* EXERCISE MATERIAL *
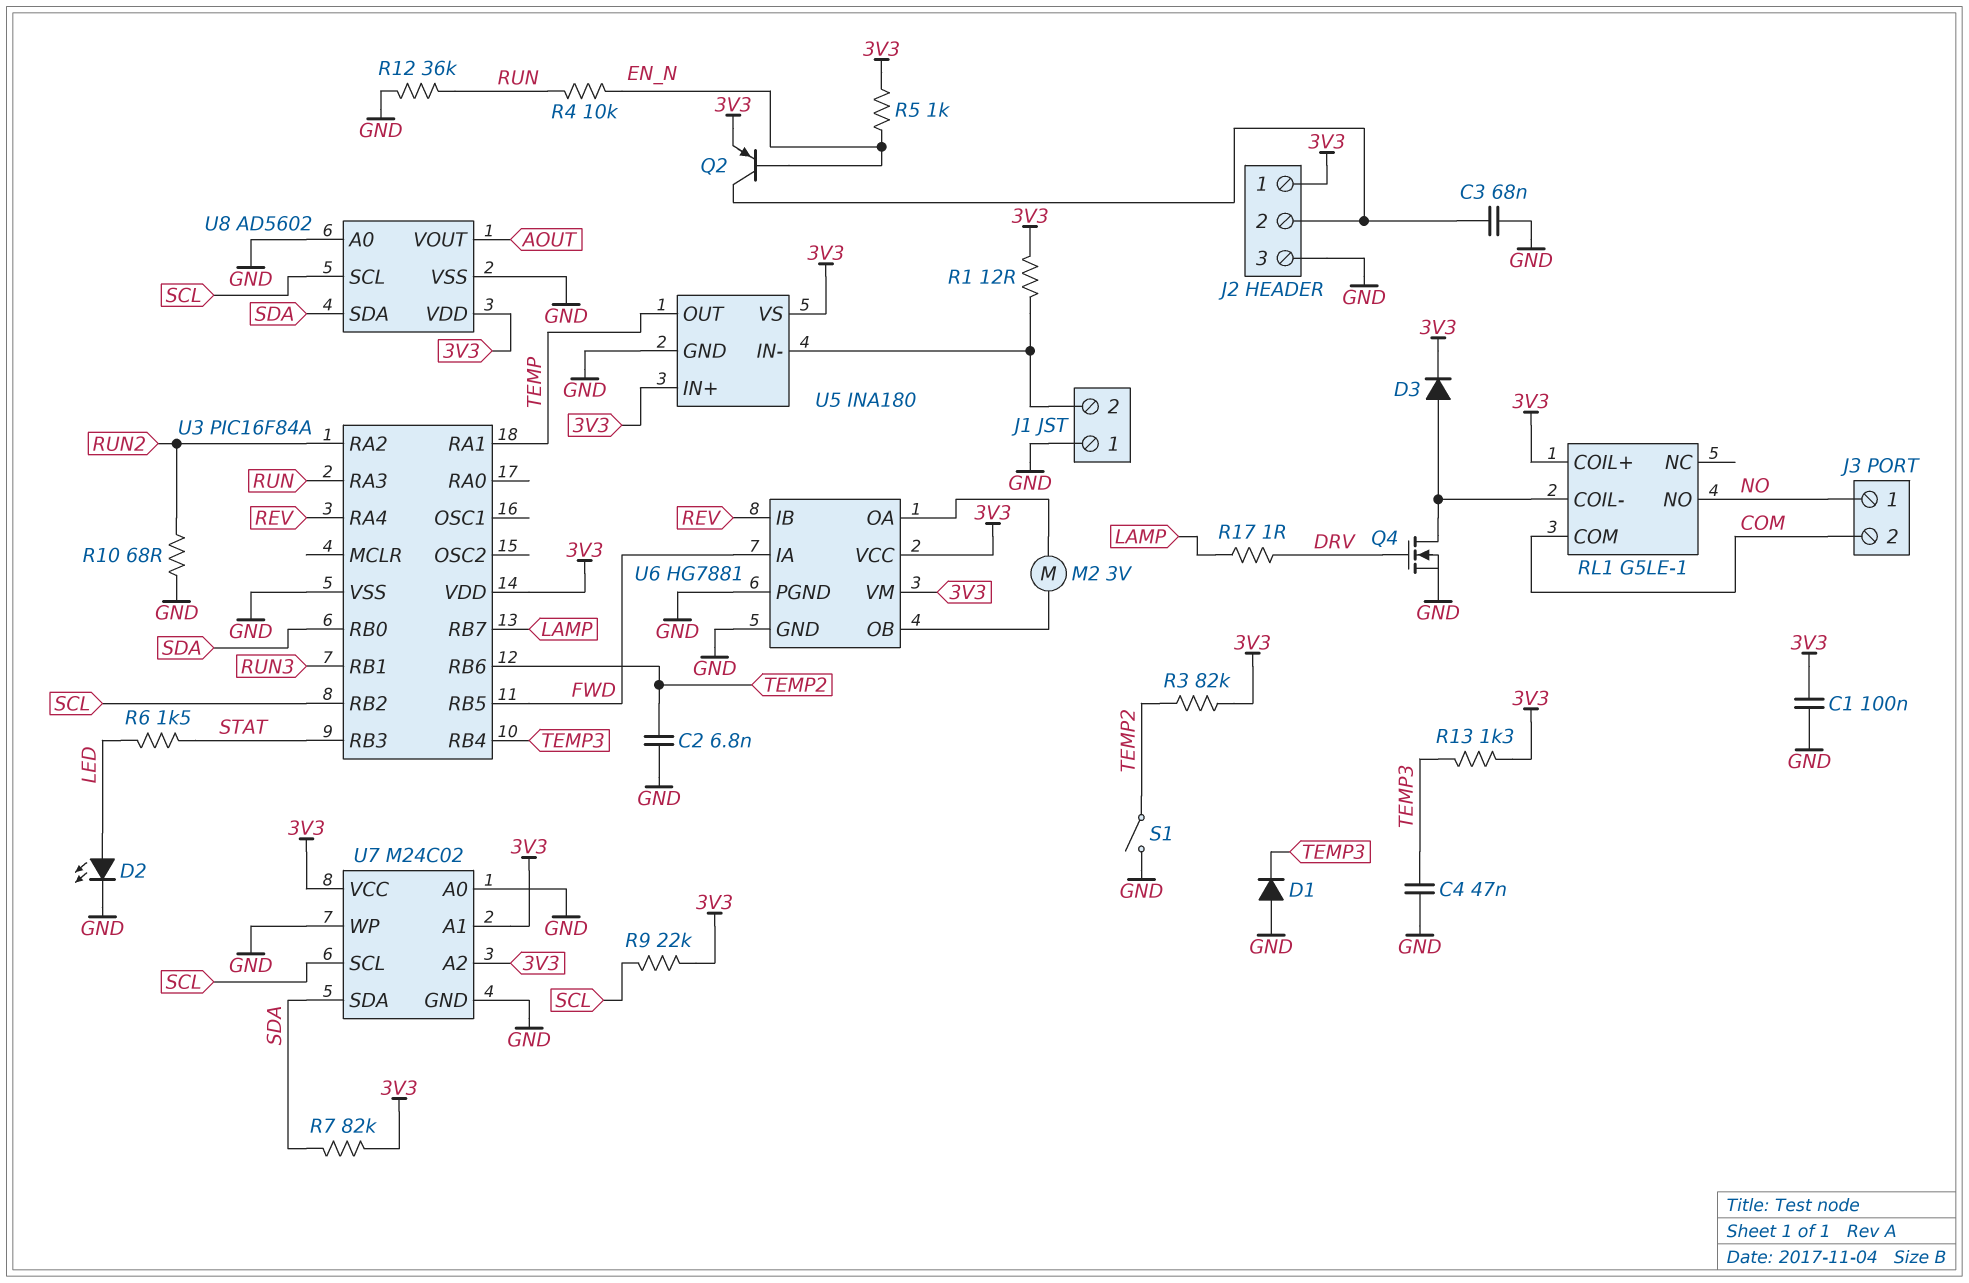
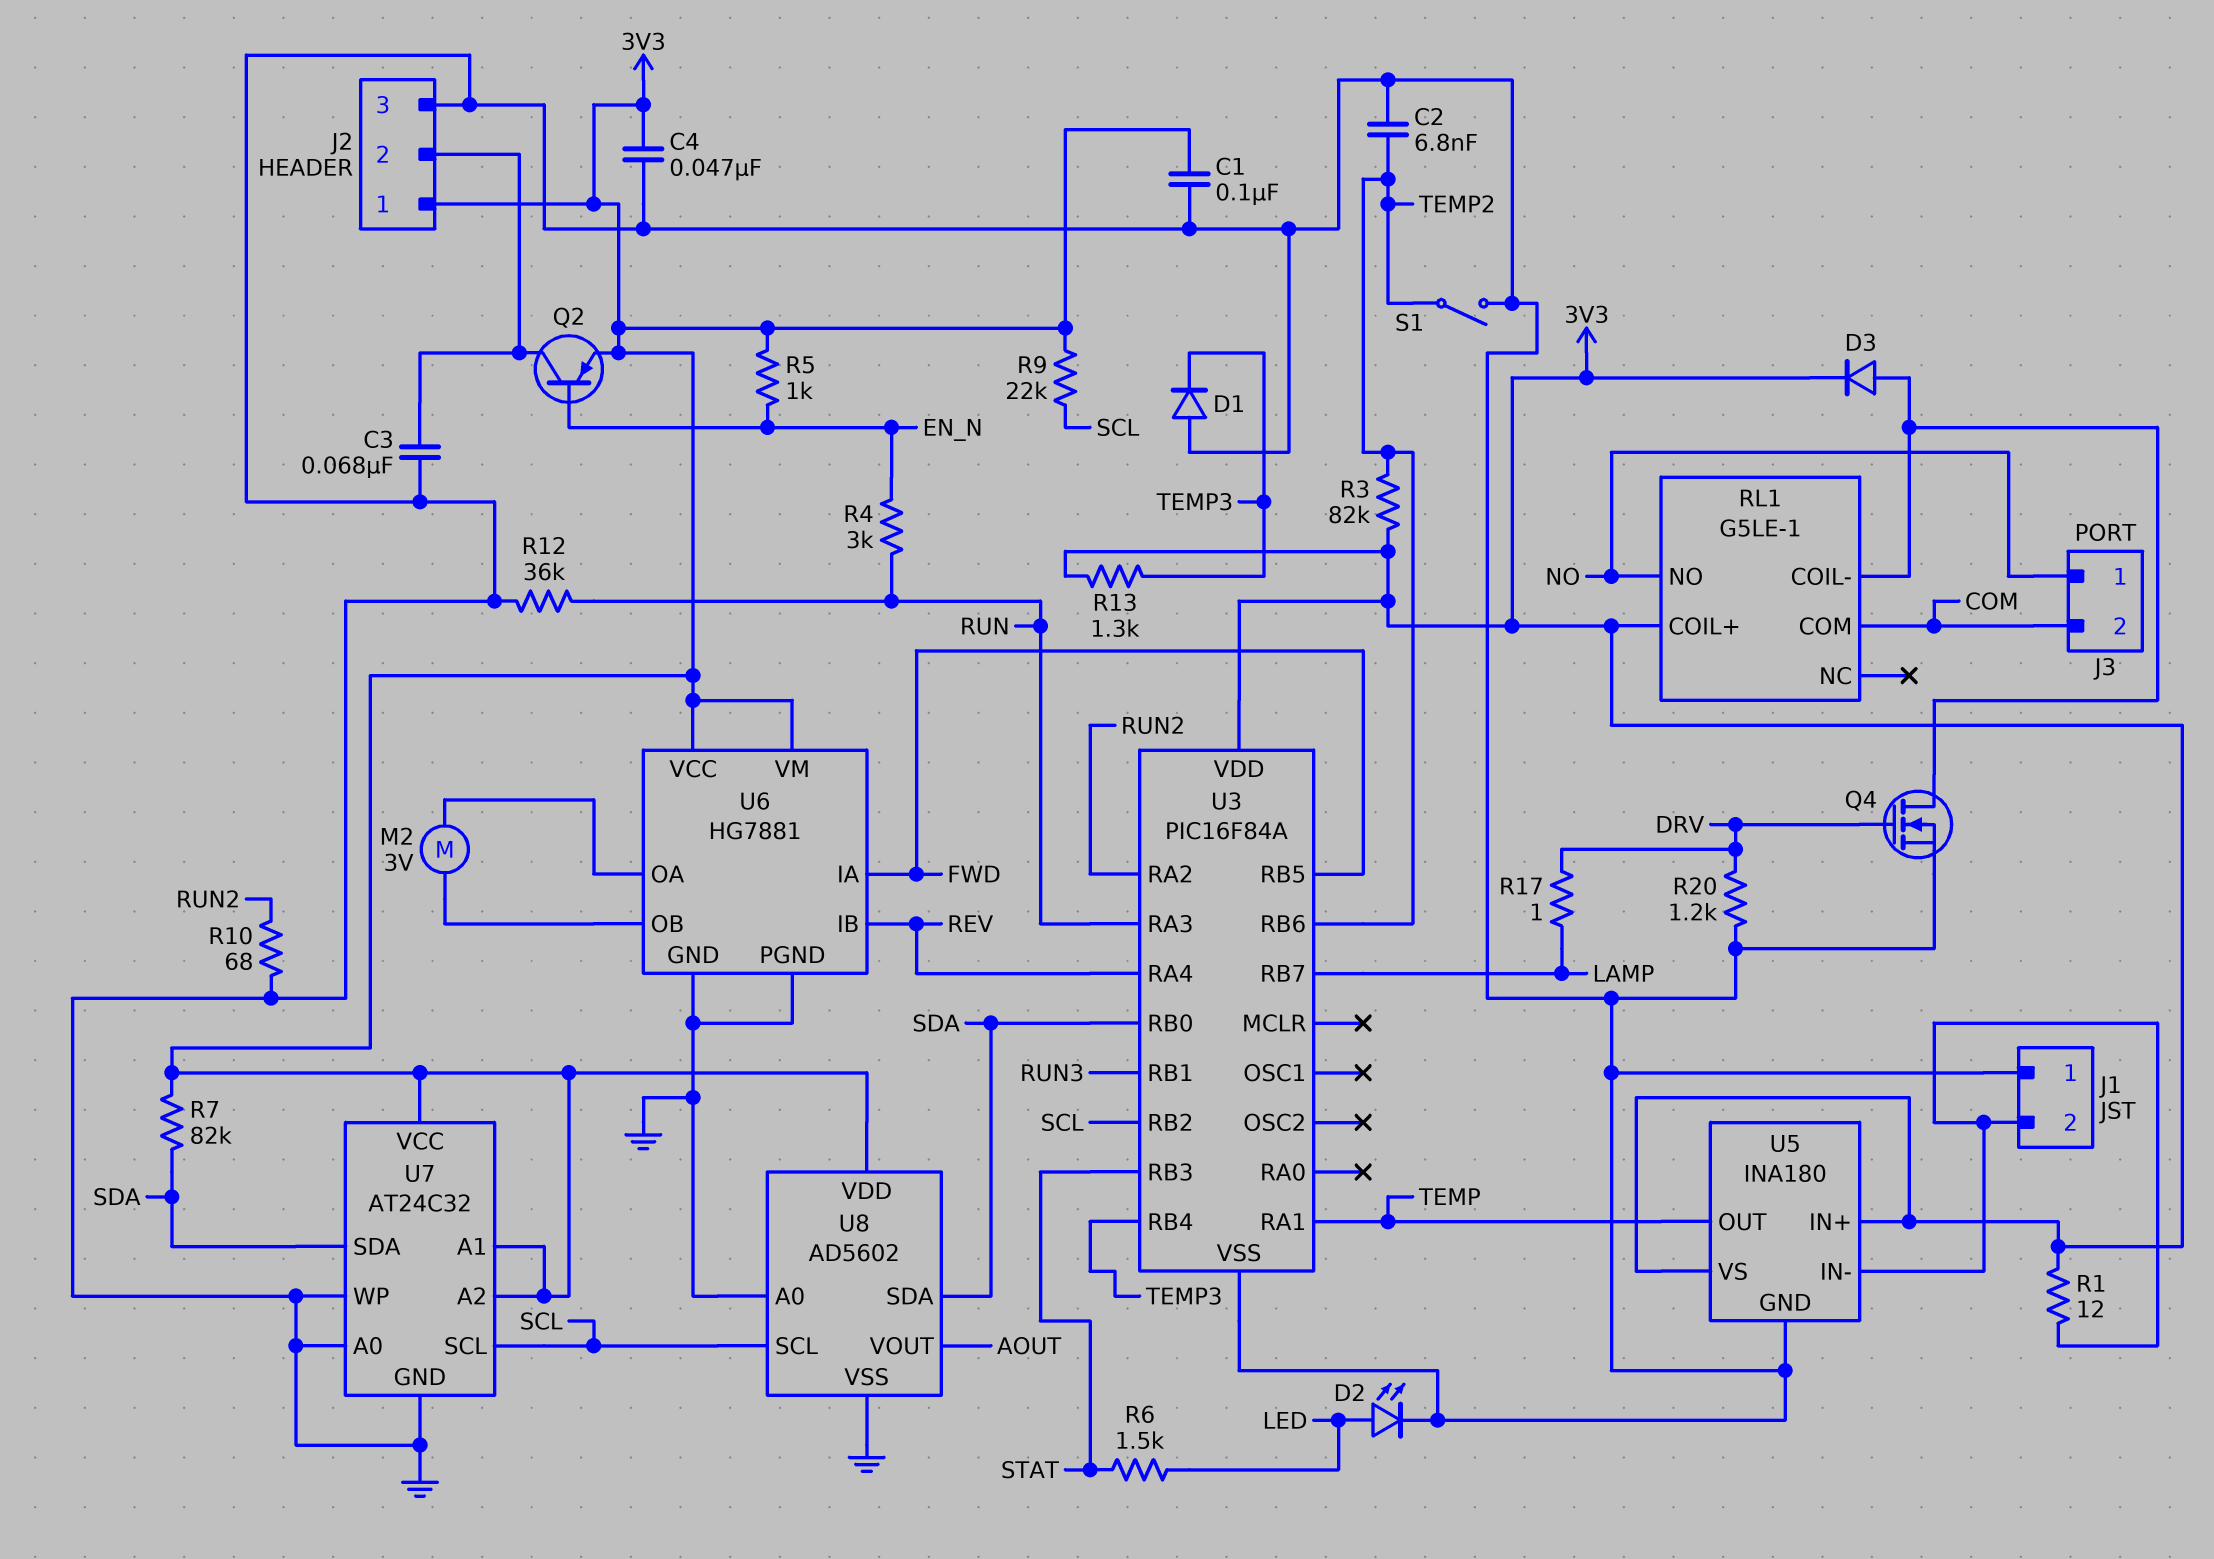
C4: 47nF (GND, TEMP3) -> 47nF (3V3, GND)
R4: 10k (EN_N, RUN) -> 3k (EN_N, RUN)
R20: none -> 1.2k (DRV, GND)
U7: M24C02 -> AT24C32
...
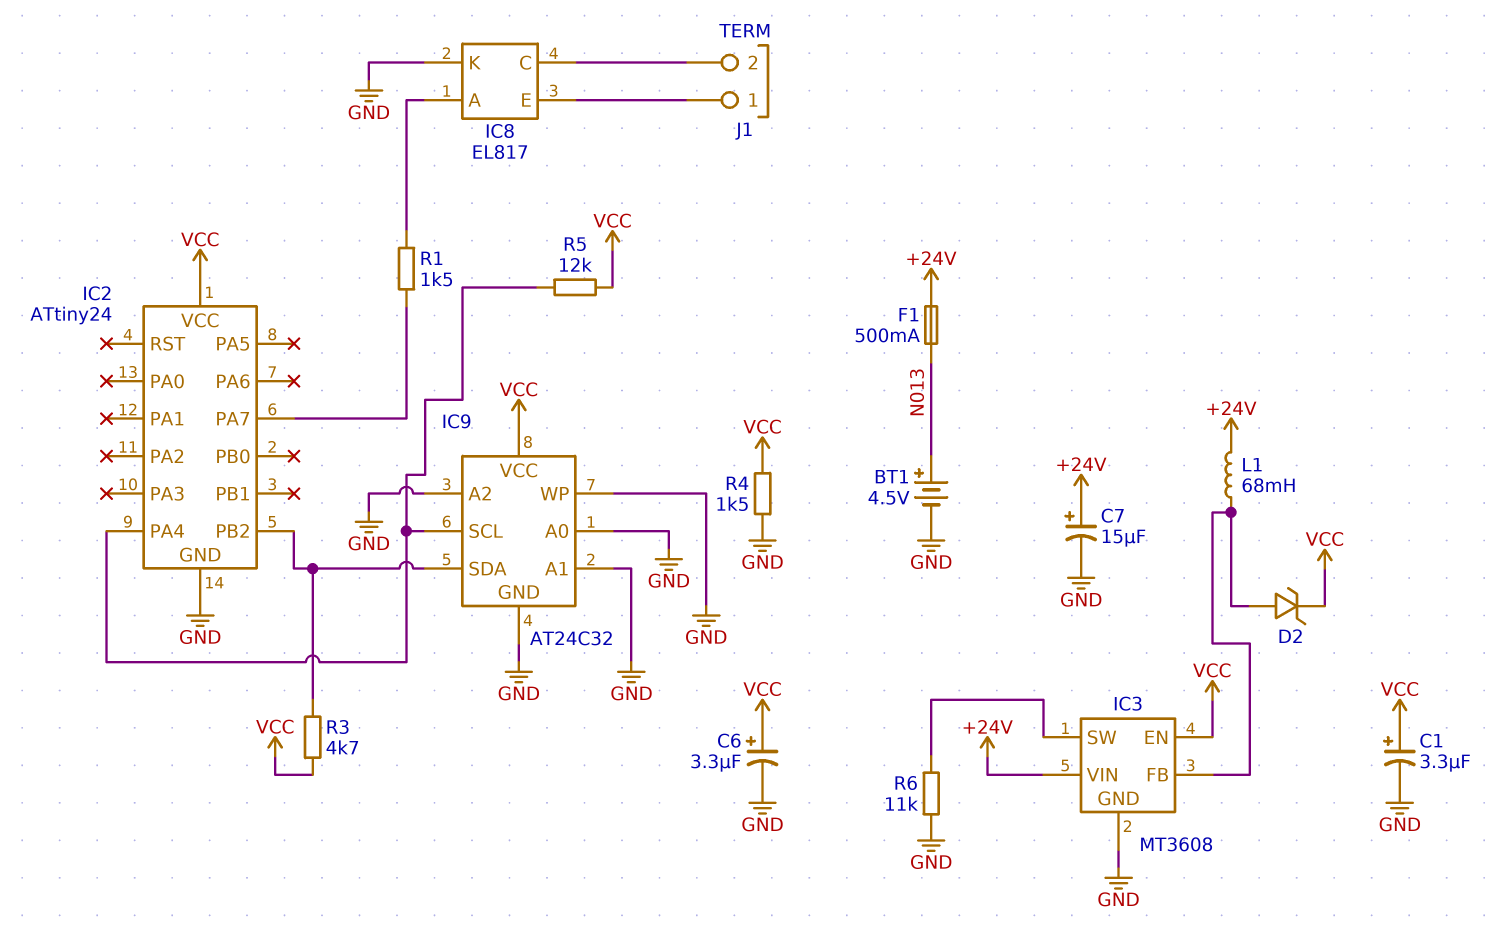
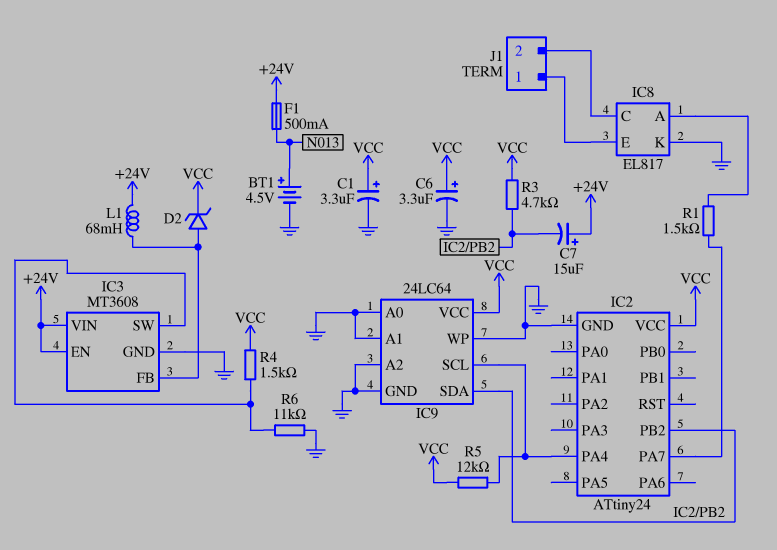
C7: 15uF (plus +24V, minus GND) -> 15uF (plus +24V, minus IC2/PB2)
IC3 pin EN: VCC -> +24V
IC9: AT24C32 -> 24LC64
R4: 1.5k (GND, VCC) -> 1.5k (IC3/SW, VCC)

* TO DO *
Above are the entries. Quote exactly the lines from the one bearing "C7: 15uF (plus" through the one bearing "R4: 1.5k (GND, VCC) -> 1.5k (IC3/SW, VCC)".

* RESULT OF THE TASK *
C7: 15uF (plus +24V, minus GND) -> 15uF (plus +24V, minus IC2/PB2)
IC3 pin EN: VCC -> +24V
IC9: AT24C32 -> 24LC64
R4: 1.5k (GND, VCC) -> 1.5k (IC3/SW, VCC)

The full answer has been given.